== What the exercise asks ==
Please repeat exactly the lines below from the one containing "red cross: (144, 28) -> (302, 114), moved" down to the one containing "orange rectangle: (75, 197)", both included, and nothing else.

Image sequences with shape edits
------------------------------------------------

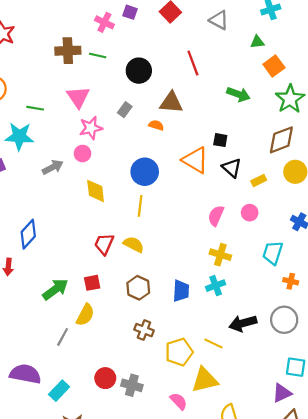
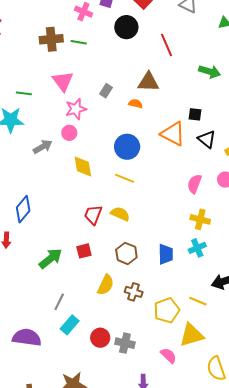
black circle: (139, 71) -> (126, 27), moved
yellow line: (140, 206) -> (124, 178), turned -72
yellow semicircle: (85, 315) -> (106, 285), moved
cyan rectangle: (59, 391) -> (70, 325), moved

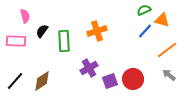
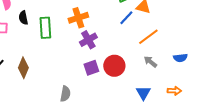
black semicircle: (42, 31) -> (23, 18), turned -48
purple cross: (89, 68) -> (88, 40), moved
brown diamond: (42, 81) -> (23, 68), turned -35

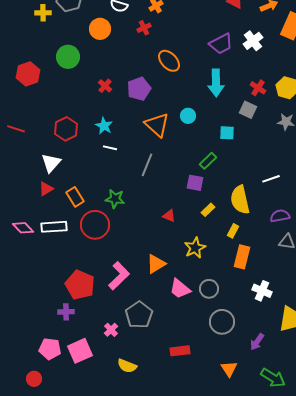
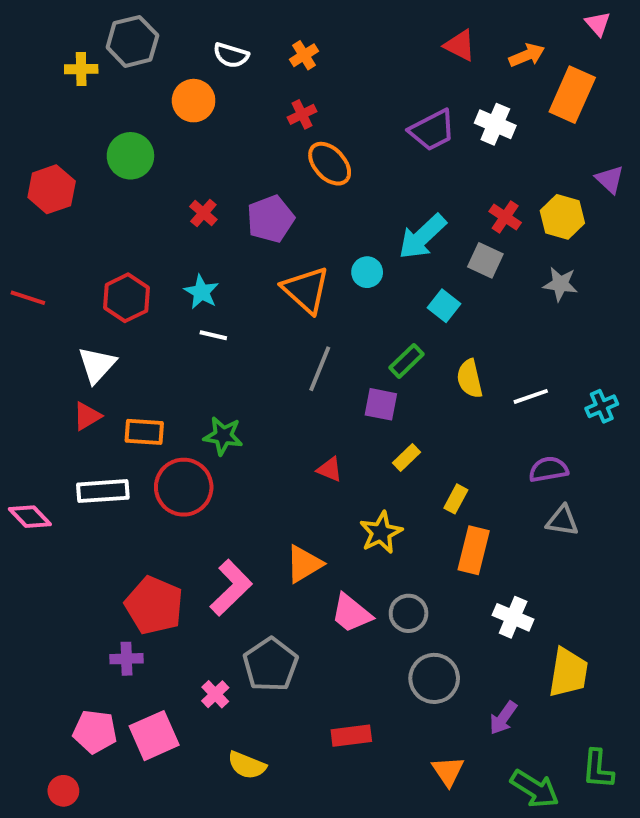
red cross: (144, 28) -> (302, 114), moved
white cross: (253, 41) -> (495, 124), turned -30
cyan arrow: (216, 83) -> (422, 237), moved, turned 48
cyan square: (227, 133) -> (444, 306), turned 35
gray line: (147, 165) -> (320, 369), moved
orange rectangle: (75, 197) -> (144, 432), turned -54
yellow semicircle: (240, 200) -> (470, 379), moved, size x0.7
pink diamond: (23, 228) -> (30, 517), moved

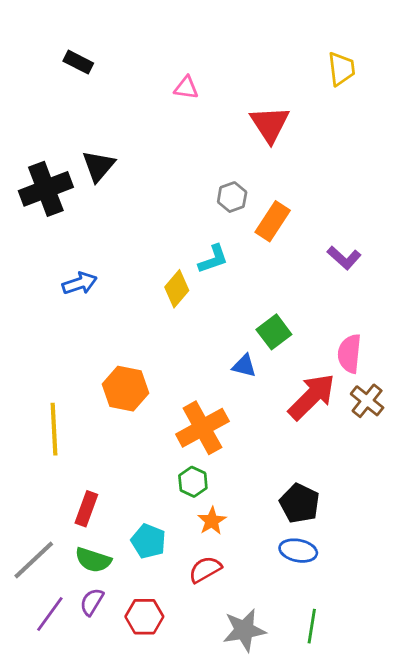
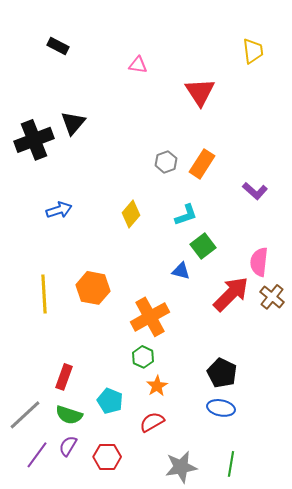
gray hexagon: (232, 197) -> (166, 162), moved
cyan L-shape: (213, 259) -> (186, 215), moved
yellow line: (54, 429) -> (44, 294), moved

------------------------------------------------

== Answer to the exercise ==
red cross: (144, 28) -> (302, 114), moved
white cross: (253, 41) -> (495, 124), turned -30
cyan arrow: (216, 83) -> (422, 237), moved, turned 48
cyan square: (227, 133) -> (444, 306), turned 35
gray line: (147, 165) -> (320, 369), moved
orange rectangle: (75, 197) -> (144, 432), turned -54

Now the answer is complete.